(Coordinate-based object records)

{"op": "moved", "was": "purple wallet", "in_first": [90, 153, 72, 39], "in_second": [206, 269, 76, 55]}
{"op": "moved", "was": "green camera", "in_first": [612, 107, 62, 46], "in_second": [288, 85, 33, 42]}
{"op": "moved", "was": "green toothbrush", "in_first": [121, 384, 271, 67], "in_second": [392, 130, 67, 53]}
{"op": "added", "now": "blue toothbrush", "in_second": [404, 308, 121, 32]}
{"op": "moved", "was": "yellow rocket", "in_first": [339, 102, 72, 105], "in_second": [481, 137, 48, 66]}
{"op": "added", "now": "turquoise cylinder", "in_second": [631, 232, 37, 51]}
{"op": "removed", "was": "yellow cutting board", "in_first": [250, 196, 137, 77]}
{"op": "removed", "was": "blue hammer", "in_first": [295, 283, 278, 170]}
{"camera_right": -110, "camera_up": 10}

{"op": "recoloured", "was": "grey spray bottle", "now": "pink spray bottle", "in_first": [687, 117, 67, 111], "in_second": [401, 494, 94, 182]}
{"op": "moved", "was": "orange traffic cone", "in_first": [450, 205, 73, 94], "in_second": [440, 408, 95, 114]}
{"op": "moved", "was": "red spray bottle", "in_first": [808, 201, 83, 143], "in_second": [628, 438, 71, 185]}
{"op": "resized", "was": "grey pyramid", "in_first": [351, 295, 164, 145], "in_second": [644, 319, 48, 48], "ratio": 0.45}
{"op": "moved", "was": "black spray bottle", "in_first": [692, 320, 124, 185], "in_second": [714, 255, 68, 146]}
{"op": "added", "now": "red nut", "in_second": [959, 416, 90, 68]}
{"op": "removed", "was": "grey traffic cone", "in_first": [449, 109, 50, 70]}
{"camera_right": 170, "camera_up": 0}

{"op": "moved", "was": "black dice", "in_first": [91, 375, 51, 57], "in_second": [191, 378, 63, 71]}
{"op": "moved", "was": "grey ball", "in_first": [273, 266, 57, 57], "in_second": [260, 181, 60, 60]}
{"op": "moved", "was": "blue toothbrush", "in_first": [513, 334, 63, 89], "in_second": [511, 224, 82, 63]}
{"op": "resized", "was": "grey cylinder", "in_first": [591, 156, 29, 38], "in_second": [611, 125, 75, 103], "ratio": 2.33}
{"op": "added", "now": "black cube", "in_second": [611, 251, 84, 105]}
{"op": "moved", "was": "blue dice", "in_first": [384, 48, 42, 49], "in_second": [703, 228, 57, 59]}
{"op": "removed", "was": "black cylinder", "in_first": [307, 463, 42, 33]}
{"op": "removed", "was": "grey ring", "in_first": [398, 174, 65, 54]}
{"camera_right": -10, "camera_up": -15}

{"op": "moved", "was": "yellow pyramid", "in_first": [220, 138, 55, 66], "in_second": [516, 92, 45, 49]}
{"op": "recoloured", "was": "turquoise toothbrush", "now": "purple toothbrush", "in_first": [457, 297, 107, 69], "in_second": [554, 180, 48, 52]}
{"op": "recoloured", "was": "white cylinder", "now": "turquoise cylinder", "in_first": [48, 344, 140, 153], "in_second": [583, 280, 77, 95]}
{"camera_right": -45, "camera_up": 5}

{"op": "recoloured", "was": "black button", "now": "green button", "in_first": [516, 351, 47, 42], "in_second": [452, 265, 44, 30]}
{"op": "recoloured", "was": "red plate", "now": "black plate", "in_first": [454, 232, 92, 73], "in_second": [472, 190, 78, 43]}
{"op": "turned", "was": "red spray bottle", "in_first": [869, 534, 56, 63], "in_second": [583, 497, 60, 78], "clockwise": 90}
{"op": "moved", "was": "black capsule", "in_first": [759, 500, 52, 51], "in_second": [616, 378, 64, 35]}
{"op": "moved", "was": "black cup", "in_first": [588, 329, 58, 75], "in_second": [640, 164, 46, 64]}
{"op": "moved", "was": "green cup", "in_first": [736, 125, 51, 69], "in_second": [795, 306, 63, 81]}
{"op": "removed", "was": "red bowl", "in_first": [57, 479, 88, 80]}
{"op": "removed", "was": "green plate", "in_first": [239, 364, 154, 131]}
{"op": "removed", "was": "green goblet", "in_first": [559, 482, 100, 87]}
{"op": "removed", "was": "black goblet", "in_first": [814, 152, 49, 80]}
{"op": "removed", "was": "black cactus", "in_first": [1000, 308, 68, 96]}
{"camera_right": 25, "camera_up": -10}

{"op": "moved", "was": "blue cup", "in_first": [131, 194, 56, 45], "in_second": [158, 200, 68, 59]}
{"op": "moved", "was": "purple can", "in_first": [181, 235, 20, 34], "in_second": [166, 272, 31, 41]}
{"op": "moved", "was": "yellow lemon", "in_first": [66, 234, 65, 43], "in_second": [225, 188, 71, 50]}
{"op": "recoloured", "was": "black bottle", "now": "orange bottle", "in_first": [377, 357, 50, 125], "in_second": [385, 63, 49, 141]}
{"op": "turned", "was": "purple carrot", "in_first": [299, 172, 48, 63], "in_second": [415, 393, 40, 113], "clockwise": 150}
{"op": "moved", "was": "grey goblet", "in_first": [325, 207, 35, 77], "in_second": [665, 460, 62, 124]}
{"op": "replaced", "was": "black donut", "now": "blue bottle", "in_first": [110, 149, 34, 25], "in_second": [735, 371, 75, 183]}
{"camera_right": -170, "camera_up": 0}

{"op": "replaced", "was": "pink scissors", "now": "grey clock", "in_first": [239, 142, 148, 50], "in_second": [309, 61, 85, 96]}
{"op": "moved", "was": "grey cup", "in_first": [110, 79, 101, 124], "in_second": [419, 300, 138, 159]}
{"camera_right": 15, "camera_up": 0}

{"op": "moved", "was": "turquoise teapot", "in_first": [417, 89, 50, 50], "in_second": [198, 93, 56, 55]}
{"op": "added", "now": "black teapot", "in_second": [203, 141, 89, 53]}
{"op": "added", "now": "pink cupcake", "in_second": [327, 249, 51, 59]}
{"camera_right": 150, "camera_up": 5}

ACTION ITEM — Each entry, exactly as written, should be set down once more.

SOLUTION TO THIS EXERCISE —
{"op": "moved", "was": "purple wallet", "in_first": [90, 153, 72, 39], "in_second": [206, 269, 76, 55]}
{"op": "moved", "was": "green camera", "in_first": [612, 107, 62, 46], "in_second": [288, 85, 33, 42]}
{"op": "moved", "was": "green toothbrush", "in_first": [121, 384, 271, 67], "in_second": [392, 130, 67, 53]}
{"op": "added", "now": "blue toothbrush", "in_second": [404, 308, 121, 32]}
{"op": "moved", "was": "yellow rocket", "in_first": [339, 102, 72, 105], "in_second": [481, 137, 48, 66]}
{"op": "added", "now": "turquoise cylinder", "in_second": [631, 232, 37, 51]}
{"op": "removed", "was": "yellow cutting board", "in_first": [250, 196, 137, 77]}
{"op": "removed", "was": "blue hammer", "in_first": [295, 283, 278, 170]}
{"camera_right": -110, "camera_up": 10}

{"op": "recoloured", "was": "grey spray bottle", "now": "pink spray bottle", "in_first": [687, 117, 67, 111], "in_second": [401, 494, 94, 182]}
{"op": "moved", "was": "orange traffic cone", "in_first": [450, 205, 73, 94], "in_second": [440, 408, 95, 114]}
{"op": "moved", "was": "red spray bottle", "in_first": [808, 201, 83, 143], "in_second": [628, 438, 71, 185]}
{"op": "resized", "was": "grey pyramid", "in_first": [351, 295, 164, 145], "in_second": [644, 319, 48, 48], "ratio": 0.45}
{"op": "moved", "was": "black spray bottle", "in_first": [692, 320, 124, 185], "in_second": [714, 255, 68, 146]}
{"op": "added", "now": "red nut", "in_second": [959, 416, 90, 68]}
{"op": "removed", "was": "grey traffic cone", "in_first": [449, 109, 50, 70]}
{"camera_right": 170, "camera_up": 0}

{"op": "moved", "was": "black dice", "in_first": [91, 375, 51, 57], "in_second": [191, 378, 63, 71]}
{"op": "moved", "was": "grey ball", "in_first": [273, 266, 57, 57], "in_second": [260, 181, 60, 60]}
{"op": "moved", "was": "blue toothbrush", "in_first": [513, 334, 63, 89], "in_second": [511, 224, 82, 63]}
{"op": "resized", "was": "grey cylinder", "in_first": [591, 156, 29, 38], "in_second": [611, 125, 75, 103], "ratio": 2.33}
{"op": "added", "now": "black cube", "in_second": [611, 251, 84, 105]}
{"op": "moved", "was": "blue dice", "in_first": [384, 48, 42, 49], "in_second": [703, 228, 57, 59]}
{"op": "removed", "was": "black cylinder", "in_first": [307, 463, 42, 33]}
{"op": "removed", "was": "grey ring", "in_first": [398, 174, 65, 54]}
{"camera_right": -10, "camera_up": -15}

{"op": "moved", "was": "yellow pyramid", "in_first": [220, 138, 55, 66], "in_second": [516, 92, 45, 49]}
{"op": "recoloured", "was": "turquoise toothbrush", "now": "purple toothbrush", "in_first": [457, 297, 107, 69], "in_second": [554, 180, 48, 52]}
{"op": "recoloured", "was": "white cylinder", "now": "turquoise cylinder", "in_first": [48, 344, 140, 153], "in_second": [583, 280, 77, 95]}
{"camera_right": -45, "camera_up": 5}

{"op": "recoloured", "was": "black button", "now": "green button", "in_first": [516, 351, 47, 42], "in_second": [452, 265, 44, 30]}
{"op": "recoloured", "was": "red plate", "now": "black plate", "in_first": [454, 232, 92, 73], "in_second": [472, 190, 78, 43]}
{"op": "turned", "was": "red spray bottle", "in_first": [869, 534, 56, 63], "in_second": [583, 497, 60, 78], "clockwise": 90}
{"op": "moved", "was": "black capsule", "in_first": [759, 500, 52, 51], "in_second": [616, 378, 64, 35]}
{"op": "moved", "was": "black cup", "in_first": [588, 329, 58, 75], "in_second": [640, 164, 46, 64]}
{"op": "moved", "was": "green cup", "in_first": [736, 125, 51, 69], "in_second": [795, 306, 63, 81]}
{"op": "removed", "was": "red bowl", "in_first": [57, 479, 88, 80]}
{"op": "removed", "was": "green plate", "in_first": [239, 364, 154, 131]}
{"op": "removed", "was": "green goblet", "in_first": [559, 482, 100, 87]}
{"op": "removed", "was": "black goblet", "in_first": [814, 152, 49, 80]}
{"op": "removed", "was": "black cactus", "in_first": [1000, 308, 68, 96]}
{"camera_right": 25, "camera_up": -10}

{"op": "moved", "was": "blue cup", "in_first": [131, 194, 56, 45], "in_second": [158, 200, 68, 59]}
{"op": "moved", "was": "purple can", "in_first": [181, 235, 20, 34], "in_second": [166, 272, 31, 41]}
{"op": "moved", "was": "yellow lemon", "in_first": [66, 234, 65, 43], "in_second": [225, 188, 71, 50]}
{"op": "recoloured", "was": "black bottle", "now": "orange bottle", "in_first": [377, 357, 50, 125], "in_second": [385, 63, 49, 141]}
{"op": "turned", "was": "purple carrot", "in_first": [299, 172, 48, 63], "in_second": [415, 393, 40, 113], "clockwise": 150}
{"op": "moved", "was": "grey goblet", "in_first": [325, 207, 35, 77], "in_second": [665, 460, 62, 124]}
{"op": "replaced", "was": "black donut", "now": "blue bottle", "in_first": [110, 149, 34, 25], "in_second": [735, 371, 75, 183]}
{"camera_right": -170, "camera_up": 0}

{"op": "replaced", "was": "pink scissors", "now": "grey clock", "in_first": [239, 142, 148, 50], "in_second": [309, 61, 85, 96]}
{"op": "moved", "was": "grey cup", "in_first": [110, 79, 101, 124], "in_second": [419, 300, 138, 159]}
{"camera_right": 15, "camera_up": 0}

{"op": "moved", "was": "turquoise teapot", "in_first": [417, 89, 50, 50], "in_second": [198, 93, 56, 55]}
{"op": "added", "now": "black teapot", "in_second": [203, 141, 89, 53]}
{"op": "added", "now": "pink cupcake", "in_second": [327, 249, 51, 59]}
{"camera_right": 150, "camera_up": 5}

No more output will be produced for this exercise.